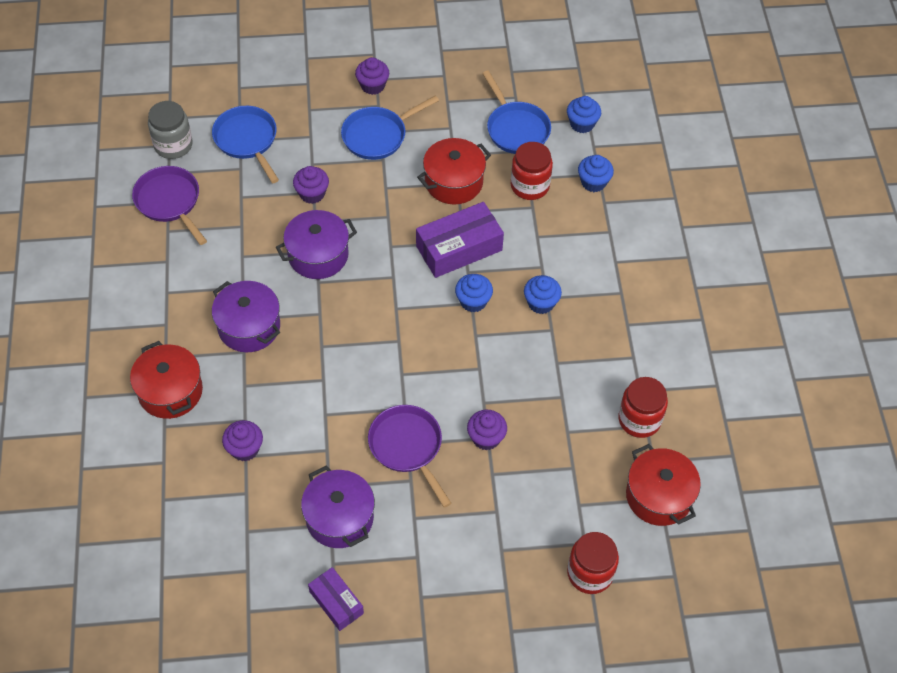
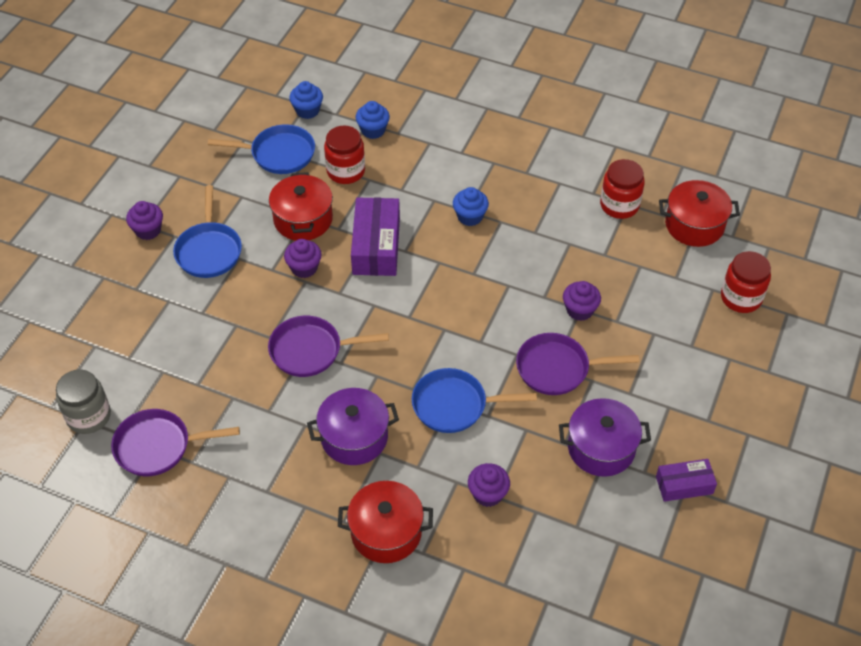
camera: 60 degrees left, 5 degrees down
(247, 140) = (133, 352): blue pan -> blue pan (454, 405)
(312, 194) = (237, 326): purple cupcake -> purple cupcake (304, 268)
(318, 255) = (311, 350): purple pot -> purple pan
(473, 301) = (438, 260): blue cupcake -> none

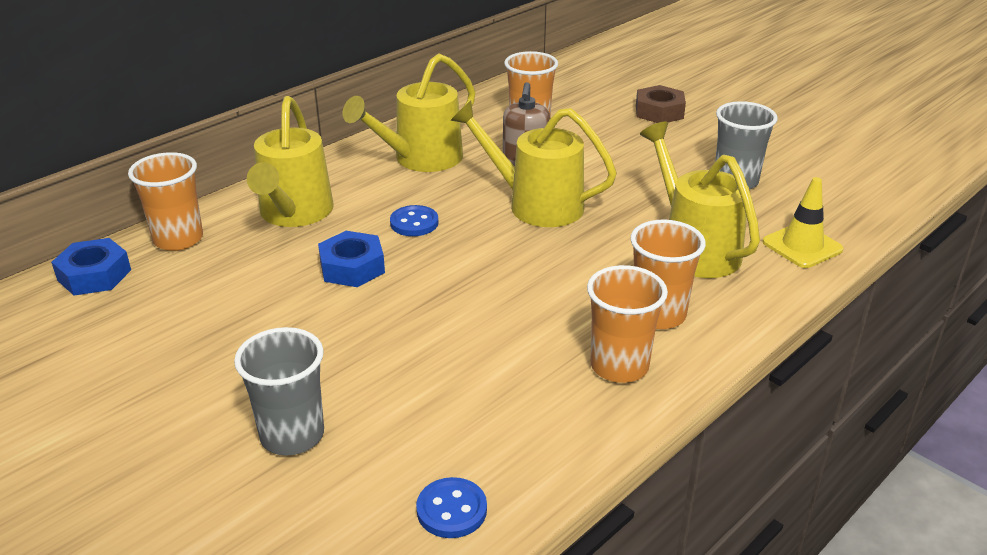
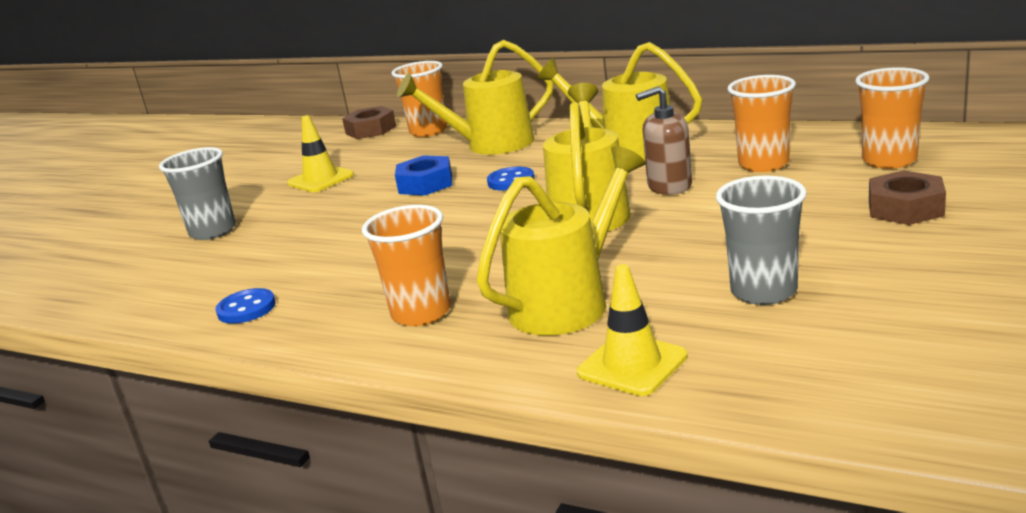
camera: 75 degrees right, 10 degrees down
(94, 275) = (371, 130): blue nut -> brown nut
(226, 333) = (320, 179): none -> yellow traffic cone
(451, 510) = (137, 299): blue button -> blue button (246, 308)
(619, 366) = (327, 315): orange cup -> orange cup (889, 160)

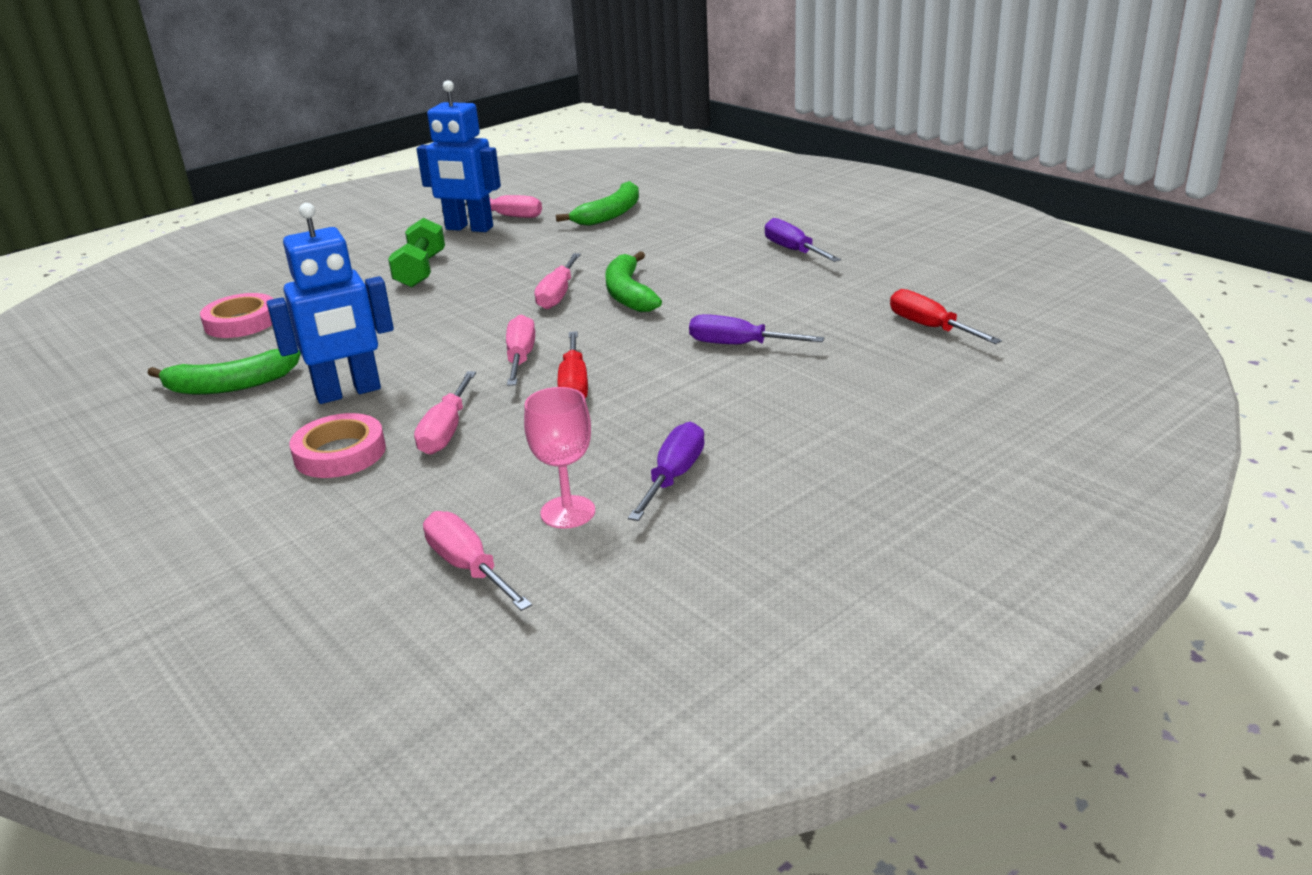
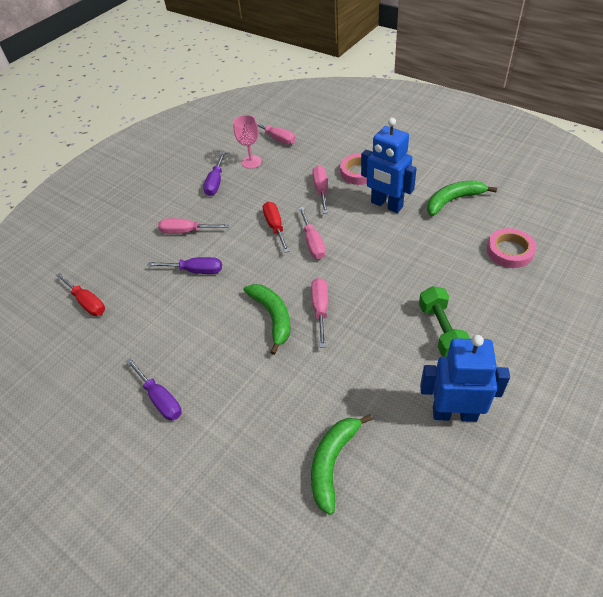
camera: 170 degrees right, 20 degrees up
(348, 392) = (386, 205): blue robot -> blue robot turned 105 degrees counterclockwise
(506, 216) = (435, 446): pink screwdriver -> pink screwdriver (186, 231)

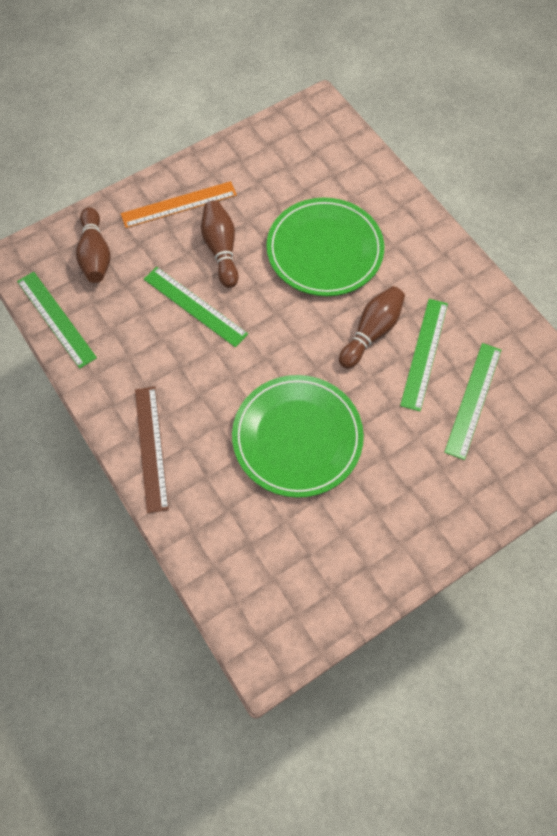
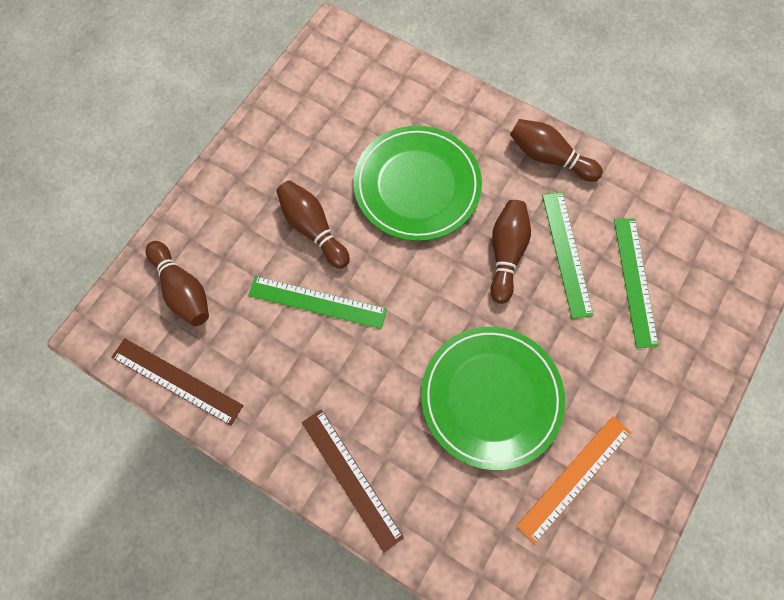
camera: 25 degrees left, 5 degrees up
(56, 319) = (177, 381): green ruler -> brown ruler
(179, 204) = (243, 197): orange ruler -> orange ruler (574, 478)
(451, 271) = (549, 157): none -> brown bowling pin

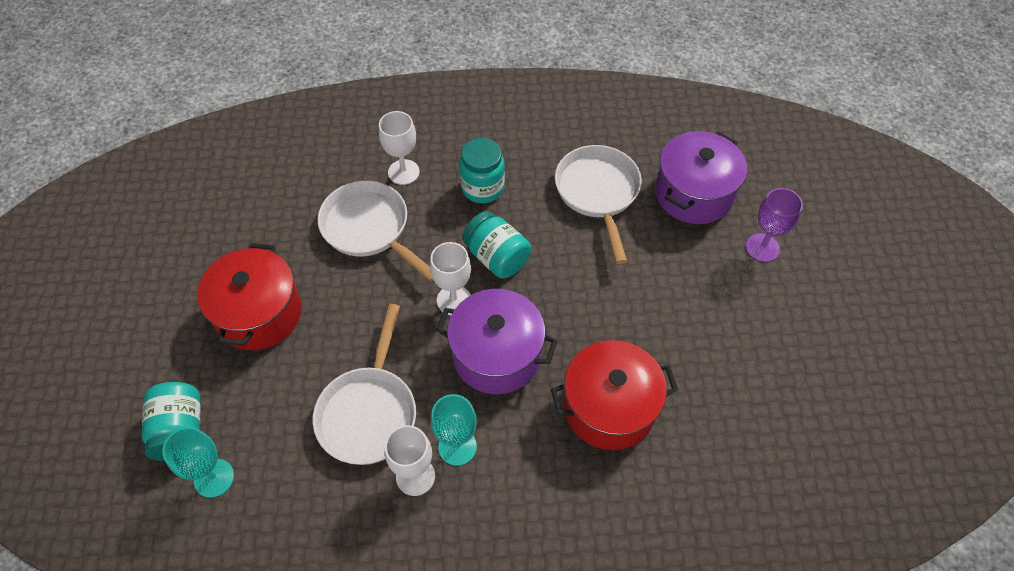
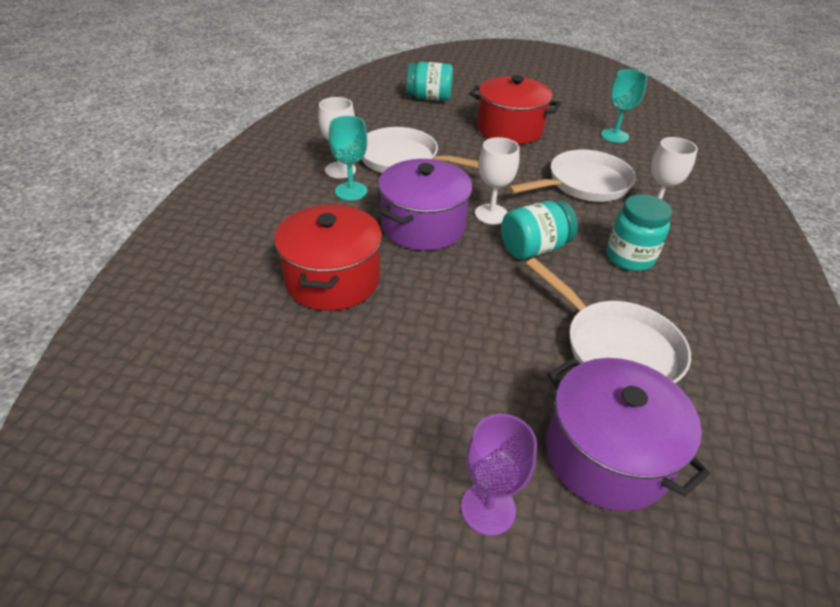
camera: 105 degrees right, 15 degrees down
(214, 478) = (390, 104): turquoise goblet -> turquoise goblet (614, 136)
(598, 193) = (615, 348): white pan -> white pan turned 45 degrees clockwise

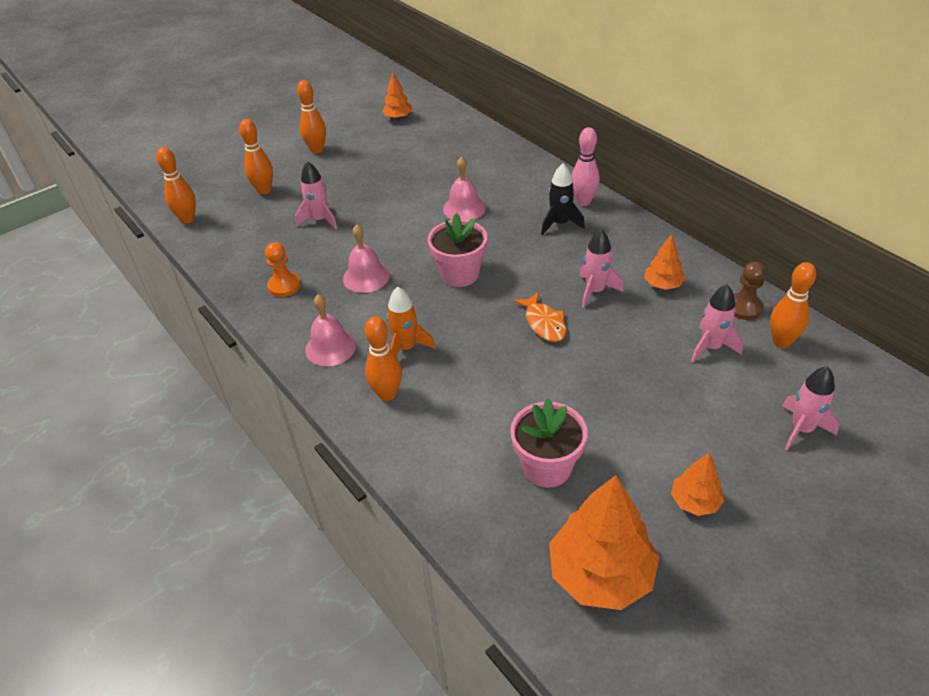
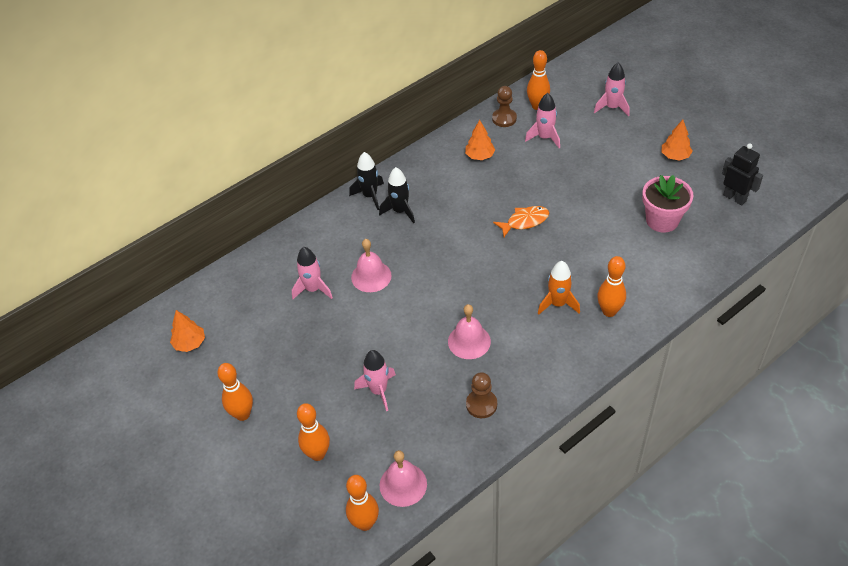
camera: 90 degrees left, 5 degrees up
(284, 286) = (481, 404): orange pawn -> brown pawn
(330, 347) = (561, 355): pink bell -> pink bell (403, 484)
(459, 274) = (466, 275): pink flower pot -> none
(583, 202) = (370, 196): pink bowling pin -> black rocket
(595, 291) = (487, 192): pink rocket -> pink rocket (313, 289)
(600, 574) = (734, 198): orange tree -> black robot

========================================================================

The lines to set down run from the line with "camera: 75 degrees right, 10 degrees down" up to and including the line with "(56, 319) = (177, 381): green" in the entries above. Reproduce them exactly, with no pictures.

» WRITTEN ANSWER:
camera: 75 degrees right, 10 degrees down
(94, 275) = (371, 130): blue nut -> brown nut
(226, 333) = (320, 179): none -> yellow traffic cone
(451, 510) = (137, 299): blue button -> blue button (246, 308)
(619, 366) = (327, 315): orange cup -> orange cup (889, 160)

camera: 170 degrees right, 20 degrees up
(348, 392) = (386, 205): blue robot -> blue robot turned 105 degrees counterclockwise
(506, 216) = (435, 446): pink screwdriver -> pink screwdriver (186, 231)

camera: 25 degrees left, 5 degrees up
(56, 319) = (177, 381): green ruler -> brown ruler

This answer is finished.